> _REQUIREMENT_
Starting from the line that contains "(393, 243) = (244, 176): purple", give back every line through the end of the listing exactly as written and no other line.

EXTRACTED INFORMATION START

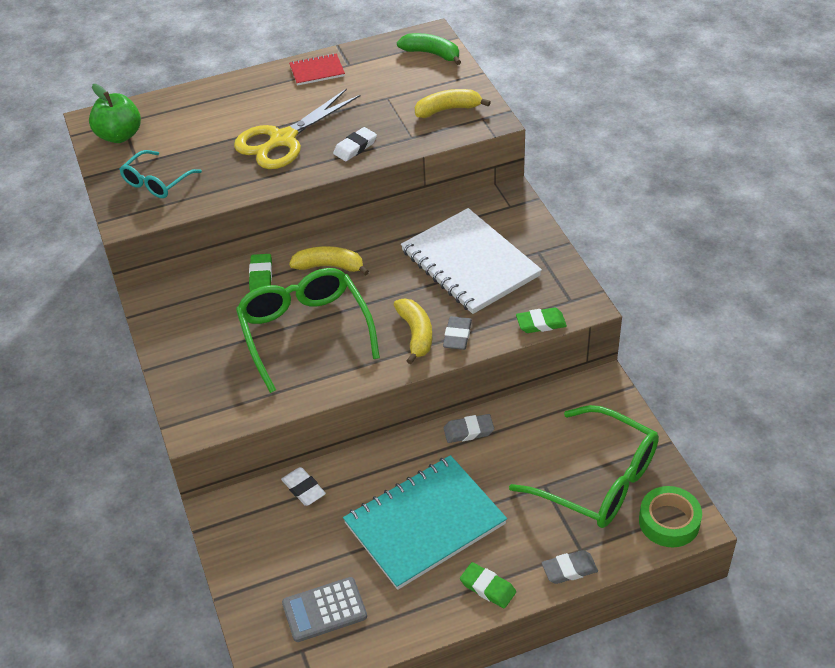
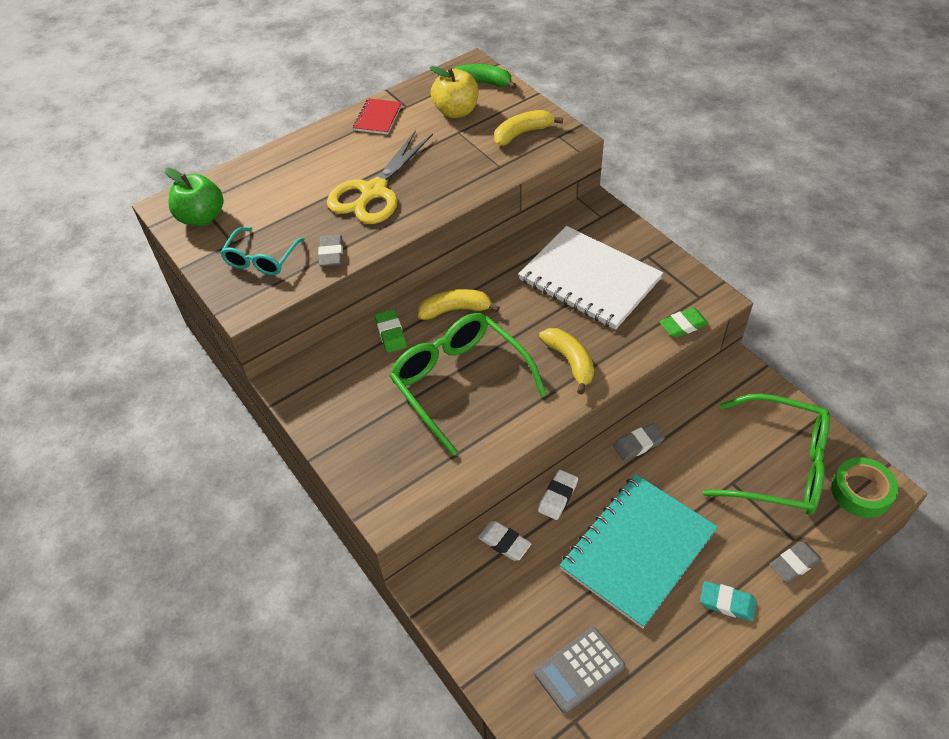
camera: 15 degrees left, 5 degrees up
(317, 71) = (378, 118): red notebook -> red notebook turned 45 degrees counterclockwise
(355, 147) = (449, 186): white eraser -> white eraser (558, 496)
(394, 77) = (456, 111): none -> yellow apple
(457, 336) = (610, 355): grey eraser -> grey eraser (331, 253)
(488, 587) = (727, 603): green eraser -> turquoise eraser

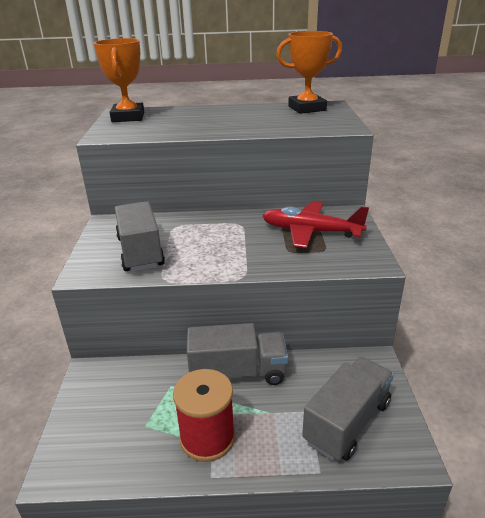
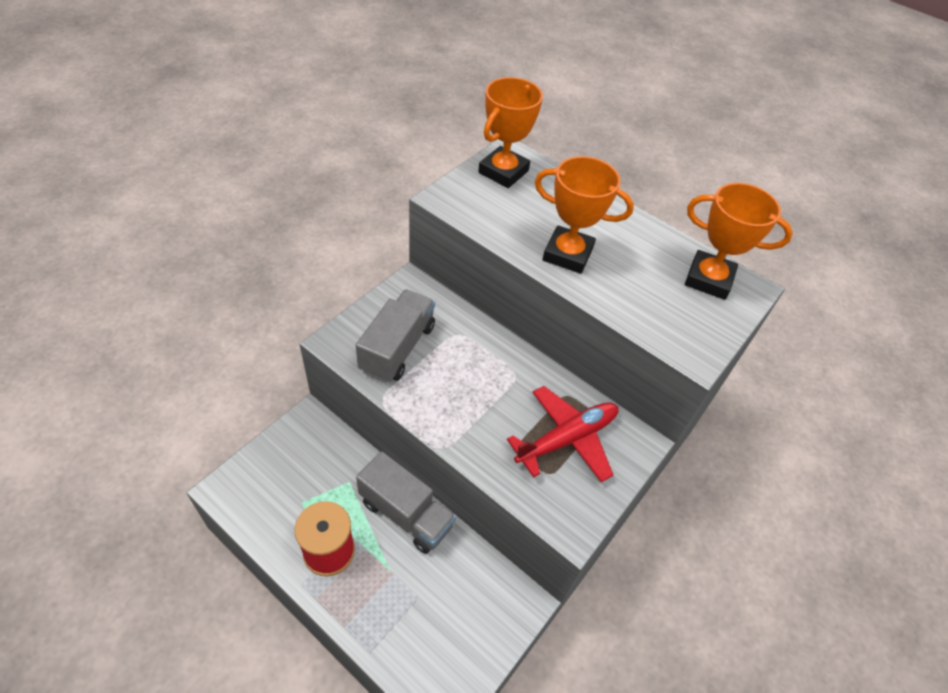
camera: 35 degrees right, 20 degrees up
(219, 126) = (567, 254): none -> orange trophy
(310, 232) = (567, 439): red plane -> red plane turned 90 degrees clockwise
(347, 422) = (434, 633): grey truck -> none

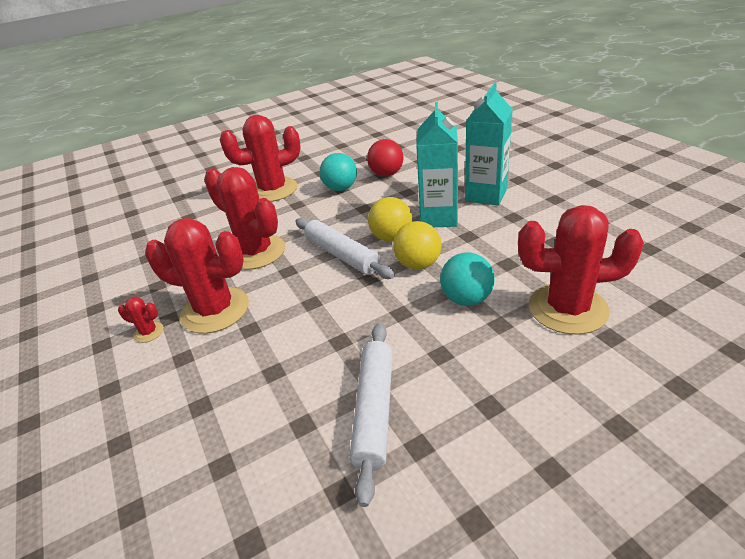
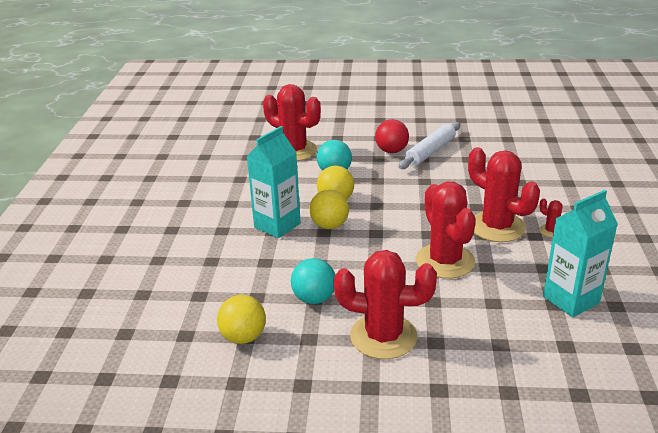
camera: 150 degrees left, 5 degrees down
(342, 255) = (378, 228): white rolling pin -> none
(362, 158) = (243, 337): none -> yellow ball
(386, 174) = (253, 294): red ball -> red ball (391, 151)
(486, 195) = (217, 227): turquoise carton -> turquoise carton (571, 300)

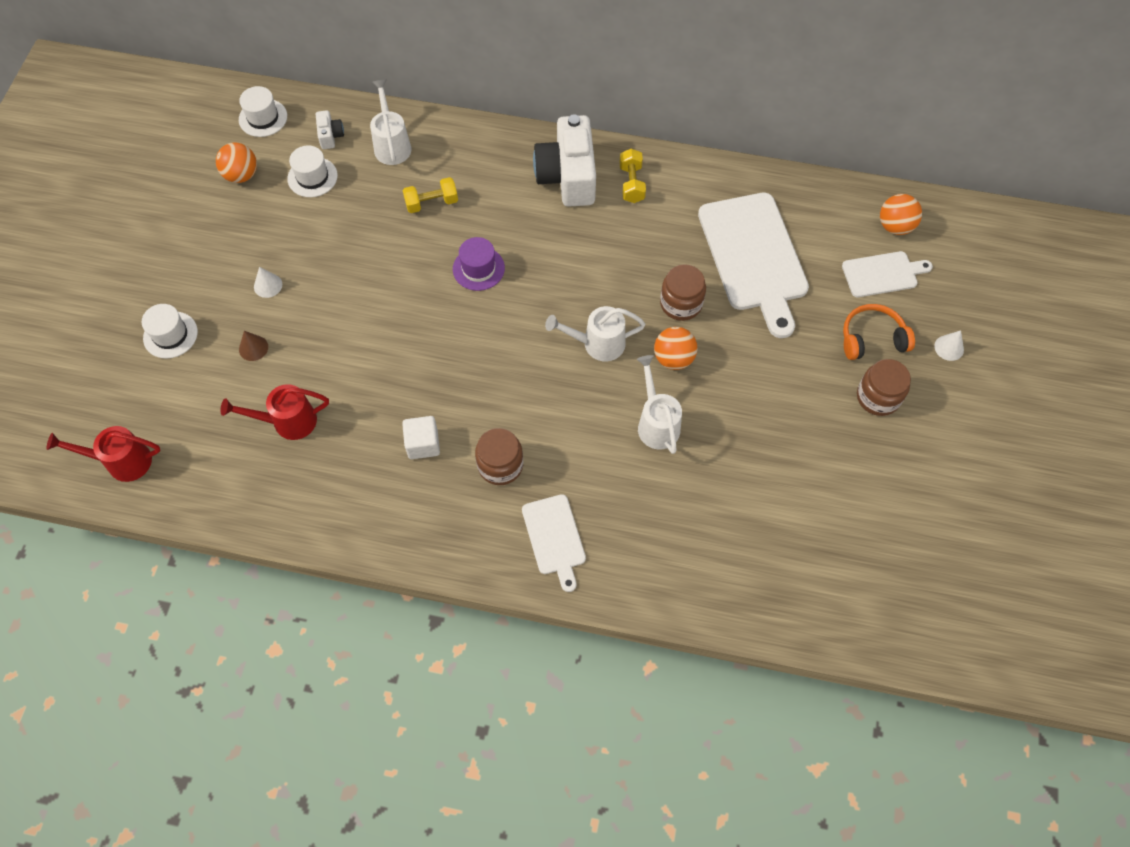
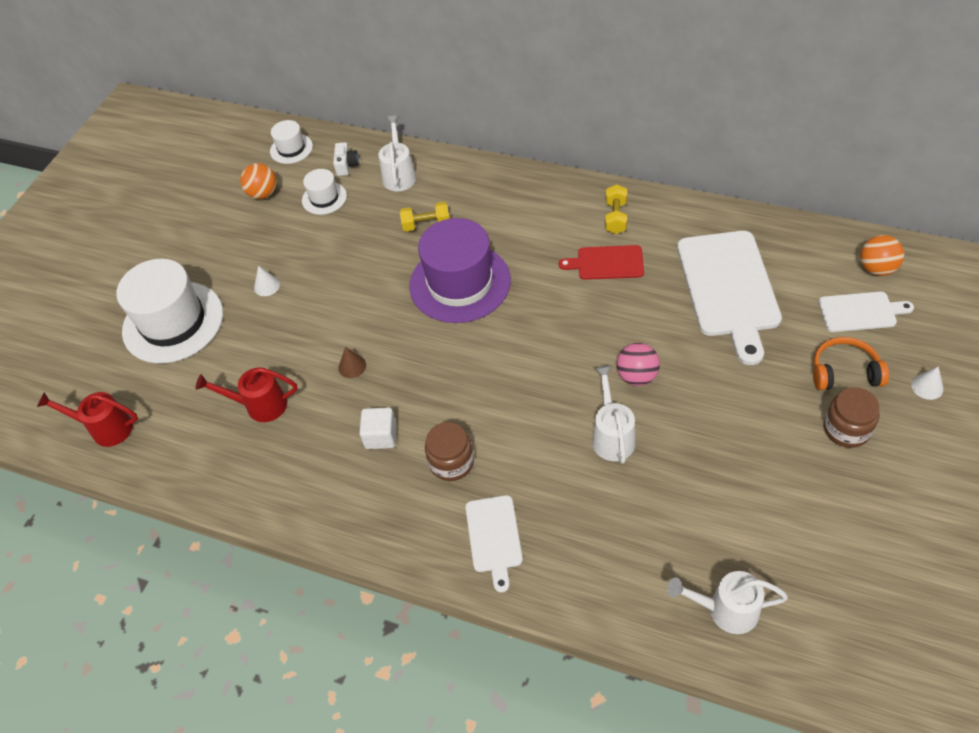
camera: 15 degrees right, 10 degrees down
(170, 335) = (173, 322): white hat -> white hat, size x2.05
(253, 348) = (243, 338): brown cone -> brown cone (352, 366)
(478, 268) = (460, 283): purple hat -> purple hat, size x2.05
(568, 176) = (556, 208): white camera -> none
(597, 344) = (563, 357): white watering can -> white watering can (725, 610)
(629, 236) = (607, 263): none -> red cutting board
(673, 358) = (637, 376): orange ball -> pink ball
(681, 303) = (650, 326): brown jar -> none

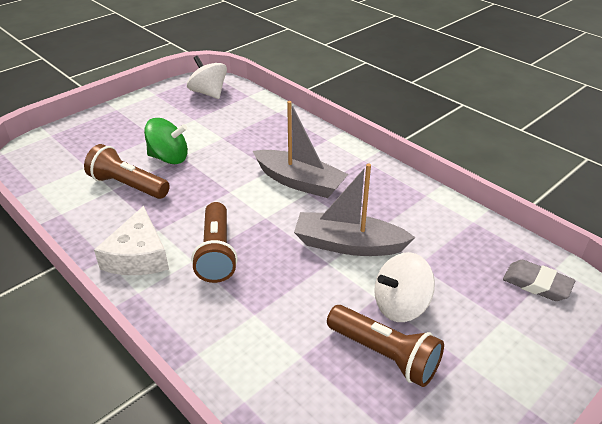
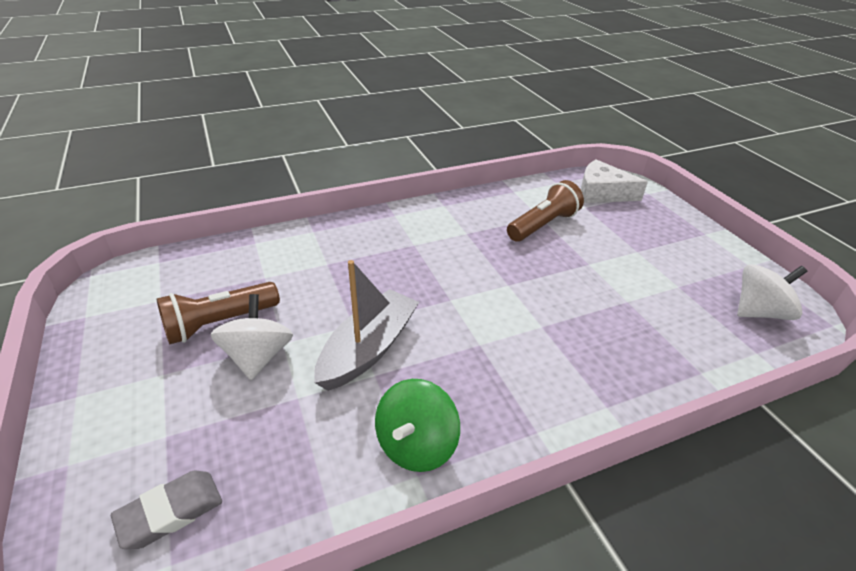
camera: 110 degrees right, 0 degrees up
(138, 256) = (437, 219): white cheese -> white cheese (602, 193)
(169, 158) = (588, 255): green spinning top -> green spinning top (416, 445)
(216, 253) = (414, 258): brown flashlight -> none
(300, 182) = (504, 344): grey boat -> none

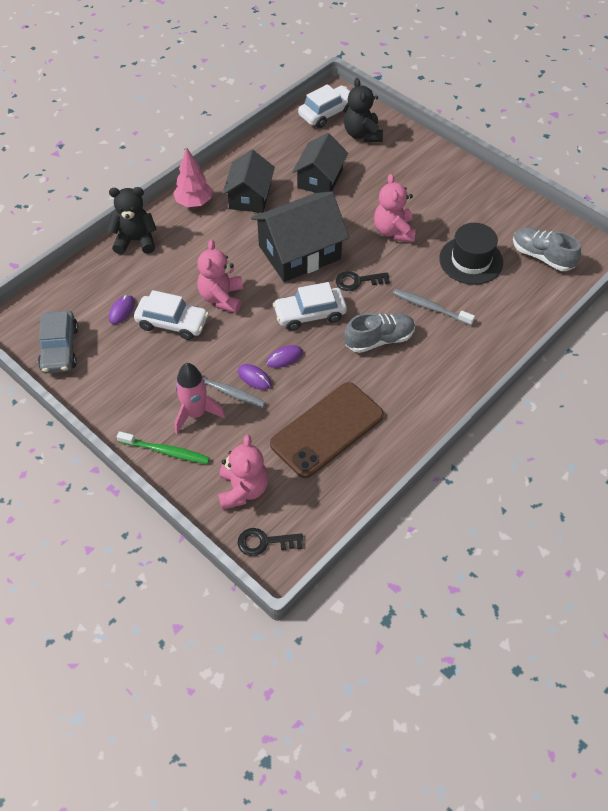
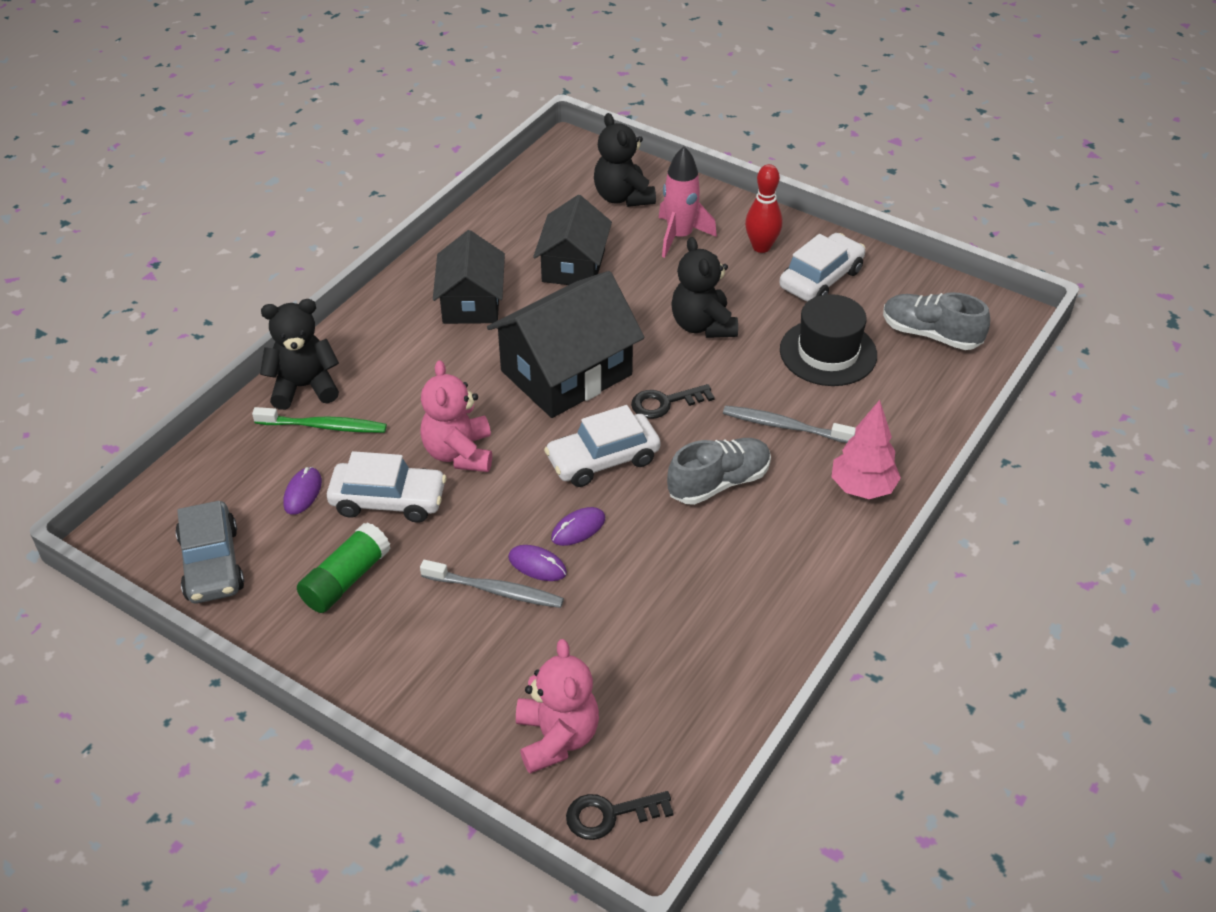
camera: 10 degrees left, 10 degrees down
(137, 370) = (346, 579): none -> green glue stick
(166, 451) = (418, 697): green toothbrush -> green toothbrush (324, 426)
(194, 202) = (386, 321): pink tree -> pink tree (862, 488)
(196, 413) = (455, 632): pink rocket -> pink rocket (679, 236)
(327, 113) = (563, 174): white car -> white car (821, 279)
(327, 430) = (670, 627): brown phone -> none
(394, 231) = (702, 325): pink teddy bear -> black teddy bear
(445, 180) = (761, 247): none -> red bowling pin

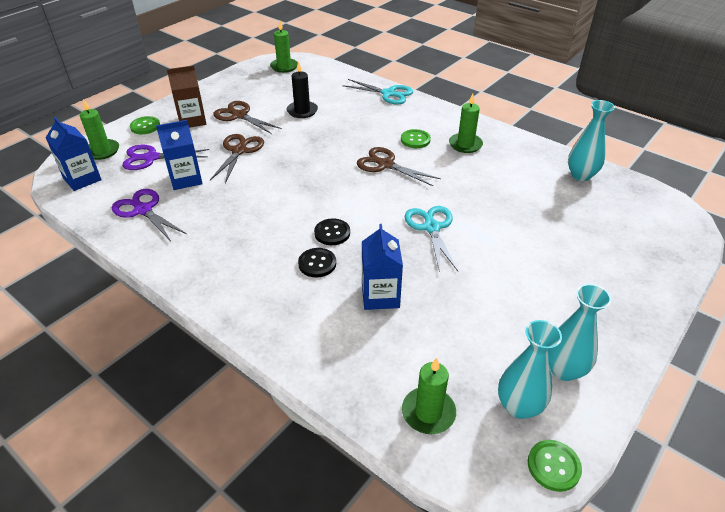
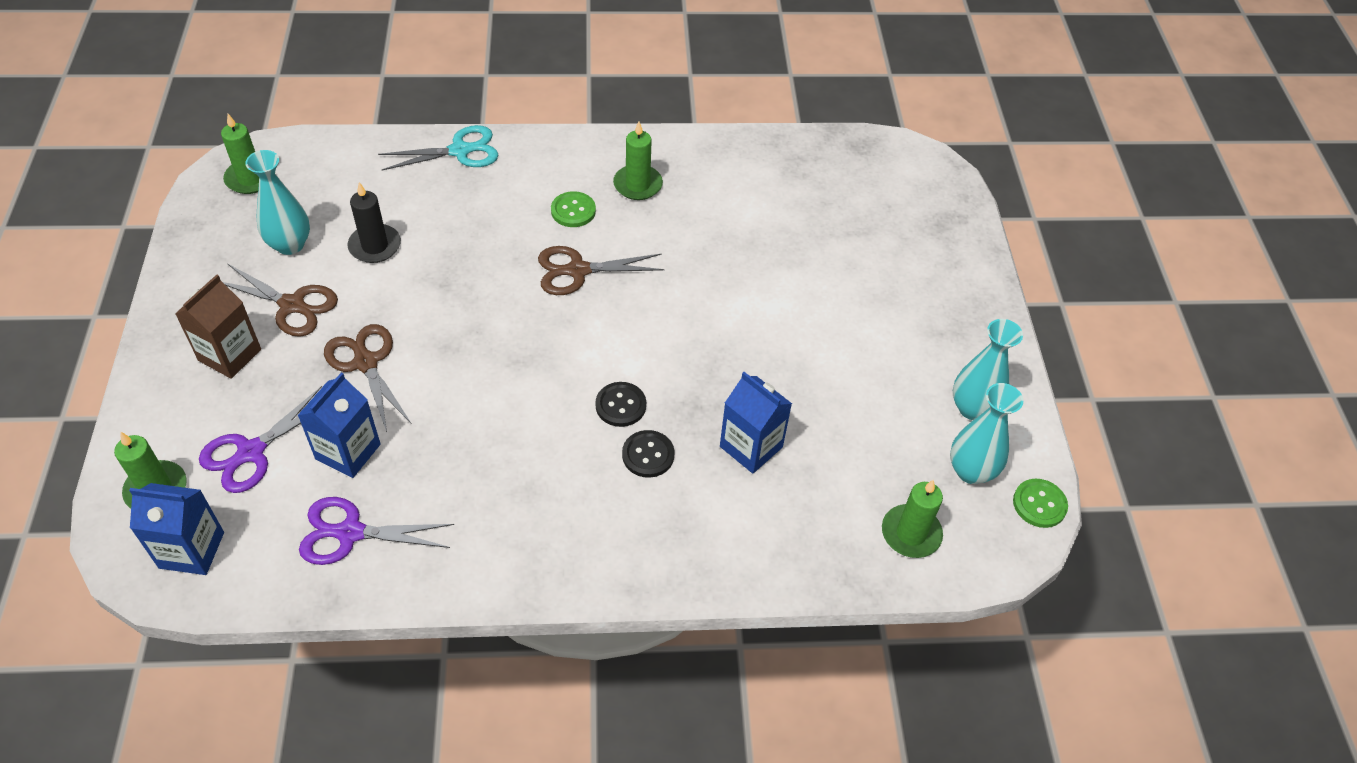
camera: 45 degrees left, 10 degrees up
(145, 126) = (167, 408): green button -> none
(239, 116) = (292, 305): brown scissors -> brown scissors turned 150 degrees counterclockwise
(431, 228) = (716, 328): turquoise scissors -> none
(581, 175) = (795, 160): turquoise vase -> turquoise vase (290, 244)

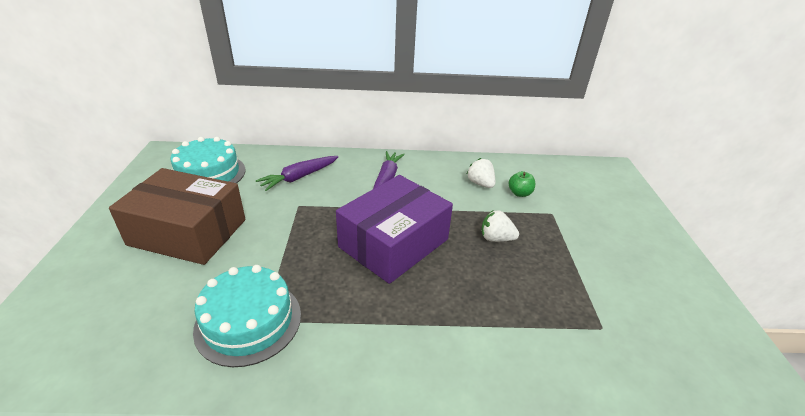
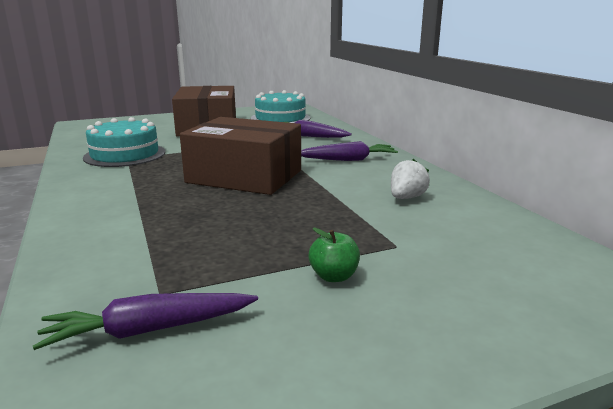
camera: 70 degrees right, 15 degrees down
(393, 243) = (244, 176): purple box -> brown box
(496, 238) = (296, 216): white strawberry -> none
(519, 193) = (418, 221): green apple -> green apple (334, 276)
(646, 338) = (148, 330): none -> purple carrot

EXTRACTED INFORMATION END

> _EXPECTED OUTPUT_
(393, 243) = (244, 176): purple box -> brown box
(496, 238) = (296, 216): white strawberry -> none
(519, 193) = (418, 221): green apple -> green apple (334, 276)
(646, 338) = (148, 330): none -> purple carrot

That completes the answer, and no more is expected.